Exercise directions: Reproduce the records below word for word.
━━━━━━━━━━
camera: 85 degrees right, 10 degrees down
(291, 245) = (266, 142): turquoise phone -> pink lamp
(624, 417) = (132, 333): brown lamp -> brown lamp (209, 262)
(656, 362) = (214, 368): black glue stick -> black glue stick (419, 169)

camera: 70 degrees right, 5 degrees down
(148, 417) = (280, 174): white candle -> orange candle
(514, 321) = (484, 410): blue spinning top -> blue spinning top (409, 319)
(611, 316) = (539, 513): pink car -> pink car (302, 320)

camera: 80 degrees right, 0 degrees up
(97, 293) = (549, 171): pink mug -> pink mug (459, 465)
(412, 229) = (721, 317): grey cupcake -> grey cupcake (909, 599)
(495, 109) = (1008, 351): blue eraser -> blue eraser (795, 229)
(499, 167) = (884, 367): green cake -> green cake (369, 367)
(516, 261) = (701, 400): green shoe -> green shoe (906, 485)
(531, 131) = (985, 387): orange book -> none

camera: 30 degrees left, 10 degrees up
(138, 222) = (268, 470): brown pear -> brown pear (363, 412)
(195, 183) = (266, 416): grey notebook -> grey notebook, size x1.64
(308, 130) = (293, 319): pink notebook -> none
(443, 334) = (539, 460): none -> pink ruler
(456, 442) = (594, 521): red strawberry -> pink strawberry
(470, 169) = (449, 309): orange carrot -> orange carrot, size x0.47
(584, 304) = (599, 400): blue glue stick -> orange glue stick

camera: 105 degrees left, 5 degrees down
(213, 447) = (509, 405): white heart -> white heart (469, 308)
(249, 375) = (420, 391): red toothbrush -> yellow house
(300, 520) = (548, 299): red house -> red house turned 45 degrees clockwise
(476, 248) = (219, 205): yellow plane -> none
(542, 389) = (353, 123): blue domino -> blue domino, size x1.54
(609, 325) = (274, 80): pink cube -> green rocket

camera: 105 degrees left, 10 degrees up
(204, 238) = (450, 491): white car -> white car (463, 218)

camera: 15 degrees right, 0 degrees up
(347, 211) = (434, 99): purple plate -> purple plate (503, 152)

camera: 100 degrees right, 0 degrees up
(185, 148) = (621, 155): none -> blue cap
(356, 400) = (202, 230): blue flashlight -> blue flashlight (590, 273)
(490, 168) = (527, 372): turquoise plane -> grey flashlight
━━━━━━━━━━
Solution below:
camera: 85 degrees right, 10 degrees down
(291, 245) = (266, 142): turquoise phone -> pink lamp
(624, 417) = (132, 333): brown lamp -> brown lamp (209, 262)
(656, 362) = (214, 368): black glue stick -> black glue stick (419, 169)

camera: 70 degrees right, 5 degrees down
(148, 417) = (280, 174): white candle -> orange candle
(514, 321) = (484, 410): blue spinning top -> blue spinning top (409, 319)
(611, 316) = (539, 513): pink car -> pink car (302, 320)

camera: 80 degrees right, 0 degrees up
(97, 293) = (549, 171): pink mug -> pink mug (459, 465)
(412, 229) = (721, 317): grey cupcake -> grey cupcake (909, 599)
(495, 109) = (1008, 351): blue eraser -> blue eraser (795, 229)
(499, 167) = (884, 367): green cake -> green cake (369, 367)
(516, 261) = (701, 400): green shoe -> green shoe (906, 485)
(531, 131) = (985, 387): orange book -> none

camera: 30 degrees left, 10 degrees up
(138, 222) = (268, 470): brown pear -> brown pear (363, 412)
(195, 183) = (266, 416): grey notebook -> grey notebook, size x1.64
(308, 130) = (293, 319): pink notebook -> none
(443, 334) = (539, 460): none -> pink ruler
(456, 442) = (594, 521): red strawberry -> pink strawberry
(470, 169) = (449, 309): orange carrot -> orange carrot, size x0.47
(584, 304) = (599, 400): blue glue stick -> orange glue stick

camera: 105 degrees left, 5 degrees down
(213, 447) = (509, 405): white heart -> white heart (469, 308)
(249, 375) = (420, 391): red toothbrush -> yellow house
(300, 520) = (548, 299): red house -> red house turned 45 degrees clockwise
(476, 248) = (219, 205): yellow plane -> none
(542, 389) = (353, 123): blue domino -> blue domino, size x1.54
(609, 325) = (274, 80): pink cube -> green rocket

camera: 105 degrees left, 10 degrees up
(204, 238) = (450, 491): white car -> white car (463, 218)

camera: 15 degrees right, 0 degrees up
(347, 211) = (434, 99): purple plate -> purple plate (503, 152)

camera: 100 degrees right, 0 degrees up
(185, 148) = (621, 155): none -> blue cap
(356, 400) = (202, 230): blue flashlight -> blue flashlight (590, 273)
(490, 168) = (527, 372): turquoise plane -> grey flashlight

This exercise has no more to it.